TASK OBJECTIVE: Give the records back in full, exactly as they read.

[Dataset excerpts]
"""

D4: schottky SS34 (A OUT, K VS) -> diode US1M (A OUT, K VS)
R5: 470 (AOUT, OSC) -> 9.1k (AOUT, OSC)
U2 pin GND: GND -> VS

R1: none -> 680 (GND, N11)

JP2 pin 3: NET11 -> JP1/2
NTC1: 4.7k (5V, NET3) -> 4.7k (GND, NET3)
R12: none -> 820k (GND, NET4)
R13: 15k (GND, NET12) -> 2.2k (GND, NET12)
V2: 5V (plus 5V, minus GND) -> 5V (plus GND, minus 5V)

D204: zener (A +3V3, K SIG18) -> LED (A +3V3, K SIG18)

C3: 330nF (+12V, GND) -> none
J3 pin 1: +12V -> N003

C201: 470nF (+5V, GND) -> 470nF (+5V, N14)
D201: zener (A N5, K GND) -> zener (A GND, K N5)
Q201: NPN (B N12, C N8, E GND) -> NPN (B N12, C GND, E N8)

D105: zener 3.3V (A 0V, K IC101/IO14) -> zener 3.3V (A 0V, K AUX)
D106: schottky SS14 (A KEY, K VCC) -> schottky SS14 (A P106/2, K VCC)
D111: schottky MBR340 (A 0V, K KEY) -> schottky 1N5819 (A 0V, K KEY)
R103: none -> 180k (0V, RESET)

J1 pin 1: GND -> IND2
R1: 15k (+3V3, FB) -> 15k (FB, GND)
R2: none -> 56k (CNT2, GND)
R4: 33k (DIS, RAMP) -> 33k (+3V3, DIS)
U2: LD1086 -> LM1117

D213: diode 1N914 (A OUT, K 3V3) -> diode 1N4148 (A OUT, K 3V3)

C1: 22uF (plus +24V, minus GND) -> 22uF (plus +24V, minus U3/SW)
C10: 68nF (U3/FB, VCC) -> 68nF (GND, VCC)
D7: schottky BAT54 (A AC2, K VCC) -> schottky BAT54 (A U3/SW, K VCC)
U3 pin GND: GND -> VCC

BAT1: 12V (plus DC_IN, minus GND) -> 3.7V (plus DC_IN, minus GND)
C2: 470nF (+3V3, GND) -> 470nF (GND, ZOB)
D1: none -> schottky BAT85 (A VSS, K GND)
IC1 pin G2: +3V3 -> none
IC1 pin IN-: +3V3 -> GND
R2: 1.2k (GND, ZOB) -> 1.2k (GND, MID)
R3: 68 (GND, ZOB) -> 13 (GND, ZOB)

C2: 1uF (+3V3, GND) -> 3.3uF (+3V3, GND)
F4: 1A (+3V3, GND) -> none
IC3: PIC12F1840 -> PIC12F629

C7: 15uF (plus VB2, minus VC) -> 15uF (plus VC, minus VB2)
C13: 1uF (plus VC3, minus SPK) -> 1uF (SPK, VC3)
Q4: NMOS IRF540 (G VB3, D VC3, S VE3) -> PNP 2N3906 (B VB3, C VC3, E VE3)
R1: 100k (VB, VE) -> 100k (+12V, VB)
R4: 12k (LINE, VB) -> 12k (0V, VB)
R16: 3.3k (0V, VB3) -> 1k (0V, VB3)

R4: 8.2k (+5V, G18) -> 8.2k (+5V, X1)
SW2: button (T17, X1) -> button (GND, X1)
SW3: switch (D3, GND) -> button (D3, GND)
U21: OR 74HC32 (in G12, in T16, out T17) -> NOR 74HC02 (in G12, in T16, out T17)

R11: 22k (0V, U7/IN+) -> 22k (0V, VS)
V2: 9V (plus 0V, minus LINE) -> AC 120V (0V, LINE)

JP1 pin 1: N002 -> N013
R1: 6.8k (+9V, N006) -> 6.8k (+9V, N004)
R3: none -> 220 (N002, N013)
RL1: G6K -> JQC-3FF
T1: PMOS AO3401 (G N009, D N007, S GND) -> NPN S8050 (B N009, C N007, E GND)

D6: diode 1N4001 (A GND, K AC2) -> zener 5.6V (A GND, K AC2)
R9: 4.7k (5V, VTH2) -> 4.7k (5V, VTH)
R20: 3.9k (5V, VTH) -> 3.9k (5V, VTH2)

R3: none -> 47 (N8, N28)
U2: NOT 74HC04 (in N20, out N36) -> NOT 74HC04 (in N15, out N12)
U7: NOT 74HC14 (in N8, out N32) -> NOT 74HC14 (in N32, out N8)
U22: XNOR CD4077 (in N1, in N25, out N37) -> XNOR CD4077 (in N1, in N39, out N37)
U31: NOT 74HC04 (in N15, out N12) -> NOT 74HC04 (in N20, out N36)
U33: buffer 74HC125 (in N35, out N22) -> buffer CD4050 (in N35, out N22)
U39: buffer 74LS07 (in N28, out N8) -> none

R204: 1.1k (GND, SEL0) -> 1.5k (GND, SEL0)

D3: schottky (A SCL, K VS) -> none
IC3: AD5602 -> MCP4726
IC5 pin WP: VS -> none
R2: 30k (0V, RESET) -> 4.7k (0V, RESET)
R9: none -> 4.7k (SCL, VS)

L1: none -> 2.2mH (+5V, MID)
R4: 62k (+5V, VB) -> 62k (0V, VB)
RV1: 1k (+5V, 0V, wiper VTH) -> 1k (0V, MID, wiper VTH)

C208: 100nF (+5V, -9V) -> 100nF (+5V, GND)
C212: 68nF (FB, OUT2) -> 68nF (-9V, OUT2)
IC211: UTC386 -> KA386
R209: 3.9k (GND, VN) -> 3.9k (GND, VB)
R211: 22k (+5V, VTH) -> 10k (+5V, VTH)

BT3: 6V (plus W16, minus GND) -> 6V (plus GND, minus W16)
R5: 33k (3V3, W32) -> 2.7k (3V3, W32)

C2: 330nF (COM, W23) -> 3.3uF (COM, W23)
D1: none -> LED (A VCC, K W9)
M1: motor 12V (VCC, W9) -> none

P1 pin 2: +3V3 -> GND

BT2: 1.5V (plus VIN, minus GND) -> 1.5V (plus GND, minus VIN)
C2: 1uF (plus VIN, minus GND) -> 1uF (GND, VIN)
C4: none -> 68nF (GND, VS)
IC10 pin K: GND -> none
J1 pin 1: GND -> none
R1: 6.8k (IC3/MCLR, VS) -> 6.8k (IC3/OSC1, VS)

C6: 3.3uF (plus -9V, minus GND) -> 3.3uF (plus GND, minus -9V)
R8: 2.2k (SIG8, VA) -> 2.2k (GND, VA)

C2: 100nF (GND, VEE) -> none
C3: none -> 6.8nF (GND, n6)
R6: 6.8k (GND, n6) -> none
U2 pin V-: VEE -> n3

"""

EXERCISE ANSWER:
D4: schottky SS34 (A OUT, K VS) -> diode US1M (A OUT, K VS)
R5: 470 (AOUT, OSC) -> 9.1k (AOUT, OSC)
U2 pin GND: GND -> VS

R1: none -> 680 (GND, N11)

JP2 pin 3: NET11 -> JP1/2
NTC1: 4.7k (5V, NET3) -> 4.7k (GND, NET3)
R12: none -> 820k (GND, NET4)
R13: 15k (GND, NET12) -> 2.2k (GND, NET12)
V2: 5V (plus 5V, minus GND) -> 5V (plus GND, minus 5V)

D204: zener (A +3V3, K SIG18) -> LED (A +3V3, K SIG18)

C3: 330nF (+12V, GND) -> none
J3 pin 1: +12V -> N003

C201: 470nF (+5V, GND) -> 470nF (+5V, N14)
D201: zener (A N5, K GND) -> zener (A GND, K N5)
Q201: NPN (B N12, C N8, E GND) -> NPN (B N12, C GND, E N8)

D105: zener 3.3V (A 0V, K IC101/IO14) -> zener 3.3V (A 0V, K AUX)
D106: schottky SS14 (A KEY, K VCC) -> schottky SS14 (A P106/2, K VCC)
D111: schottky MBR340 (A 0V, K KEY) -> schottky 1N5819 (A 0V, K KEY)
R103: none -> 180k (0V, RESET)

J1 pin 1: GND -> IND2
R1: 15k (+3V3, FB) -> 15k (FB, GND)
R2: none -> 56k (CNT2, GND)
R4: 33k (DIS, RAMP) -> 33k (+3V3, DIS)
U2: LD1086 -> LM1117

D213: diode 1N914 (A OUT, K 3V3) -> diode 1N4148 (A OUT, K 3V3)

C1: 22uF (plus +24V, minus GND) -> 22uF (plus +24V, minus U3/SW)
C10: 68nF (U3/FB, VCC) -> 68nF (GND, VCC)
D7: schottky BAT54 (A AC2, K VCC) -> schottky BAT54 (A U3/SW, K VCC)
U3 pin GND: GND -> VCC

BAT1: 12V (plus DC_IN, minus GND) -> 3.7V (plus DC_IN, minus GND)
C2: 470nF (+3V3, GND) -> 470nF (GND, ZOB)
D1: none -> schottky BAT85 (A VSS, K GND)
IC1 pin G2: +3V3 -> none
IC1 pin IN-: +3V3 -> GND
R2: 1.2k (GND, ZOB) -> 1.2k (GND, MID)
R3: 68 (GND, ZOB) -> 13 (GND, ZOB)

C2: 1uF (+3V3, GND) -> 3.3uF (+3V3, GND)
F4: 1A (+3V3, GND) -> none
IC3: PIC12F1840 -> PIC12F629

C7: 15uF (plus VB2, minus VC) -> 15uF (plus VC, minus VB2)
C13: 1uF (plus VC3, minus SPK) -> 1uF (SPK, VC3)
Q4: NMOS IRF540 (G VB3, D VC3, S VE3) -> PNP 2N3906 (B VB3, C VC3, E VE3)
R1: 100k (VB, VE) -> 100k (+12V, VB)
R4: 12k (LINE, VB) -> 12k (0V, VB)
R16: 3.3k (0V, VB3) -> 1k (0V, VB3)

R4: 8.2k (+5V, G18) -> 8.2k (+5V, X1)
SW2: button (T17, X1) -> button (GND, X1)
SW3: switch (D3, GND) -> button (D3, GND)
U21: OR 74HC32 (in G12, in T16, out T17) -> NOR 74HC02 (in G12, in T16, out T17)

R11: 22k (0V, U7/IN+) -> 22k (0V, VS)
V2: 9V (plus 0V, minus LINE) -> AC 120V (0V, LINE)

JP1 pin 1: N002 -> N013
R1: 6.8k (+9V, N006) -> 6.8k (+9V, N004)
R3: none -> 220 (N002, N013)
RL1: G6K -> JQC-3FF
T1: PMOS AO3401 (G N009, D N007, S GND) -> NPN S8050 (B N009, C N007, E GND)

D6: diode 1N4001 (A GND, K AC2) -> zener 5.6V (A GND, K AC2)
R9: 4.7k (5V, VTH2) -> 4.7k (5V, VTH)
R20: 3.9k (5V, VTH) -> 3.9k (5V, VTH2)

R3: none -> 47 (N8, N28)
U2: NOT 74HC04 (in N20, out N36) -> NOT 74HC04 (in N15, out N12)
U7: NOT 74HC14 (in N8, out N32) -> NOT 74HC14 (in N32, out N8)
U22: XNOR CD4077 (in N1, in N25, out N37) -> XNOR CD4077 (in N1, in N39, out N37)
U31: NOT 74HC04 (in N15, out N12) -> NOT 74HC04 (in N20, out N36)
U33: buffer 74HC125 (in N35, out N22) -> buffer CD4050 (in N35, out N22)
U39: buffer 74LS07 (in N28, out N8) -> none

R204: 1.1k (GND, SEL0) -> 1.5k (GND, SEL0)

D3: schottky (A SCL, K VS) -> none
IC3: AD5602 -> MCP4726
IC5 pin WP: VS -> none
R2: 30k (0V, RESET) -> 4.7k (0V, RESET)
R9: none -> 4.7k (SCL, VS)

L1: none -> 2.2mH (+5V, MID)
R4: 62k (+5V, VB) -> 62k (0V, VB)
RV1: 1k (+5V, 0V, wiper VTH) -> 1k (0V, MID, wiper VTH)

C208: 100nF (+5V, -9V) -> 100nF (+5V, GND)
C212: 68nF (FB, OUT2) -> 68nF (-9V, OUT2)
IC211: UTC386 -> KA386
R209: 3.9k (GND, VN) -> 3.9k (GND, VB)
R211: 22k (+5V, VTH) -> 10k (+5V, VTH)

BT3: 6V (plus W16, minus GND) -> 6V (plus GND, minus W16)
R5: 33k (3V3, W32) -> 2.7k (3V3, W32)

C2: 330nF (COM, W23) -> 3.3uF (COM, W23)
D1: none -> LED (A VCC, K W9)
M1: motor 12V (VCC, W9) -> none

P1 pin 2: +3V3 -> GND

BT2: 1.5V (plus VIN, minus GND) -> 1.5V (plus GND, minus VIN)
C2: 1uF (plus VIN, minus GND) -> 1uF (GND, VIN)
C4: none -> 68nF (GND, VS)
IC10 pin K: GND -> none
J1 pin 1: GND -> none
R1: 6.8k (IC3/MCLR, VS) -> 6.8k (IC3/OSC1, VS)

C6: 3.3uF (plus -9V, minus GND) -> 3.3uF (plus GND, minus -9V)
R8: 2.2k (SIG8, VA) -> 2.2k (GND, VA)

C2: 100nF (GND, VEE) -> none
C3: none -> 6.8nF (GND, n6)
R6: 6.8k (GND, n6) -> none
U2 pin V-: VEE -> n3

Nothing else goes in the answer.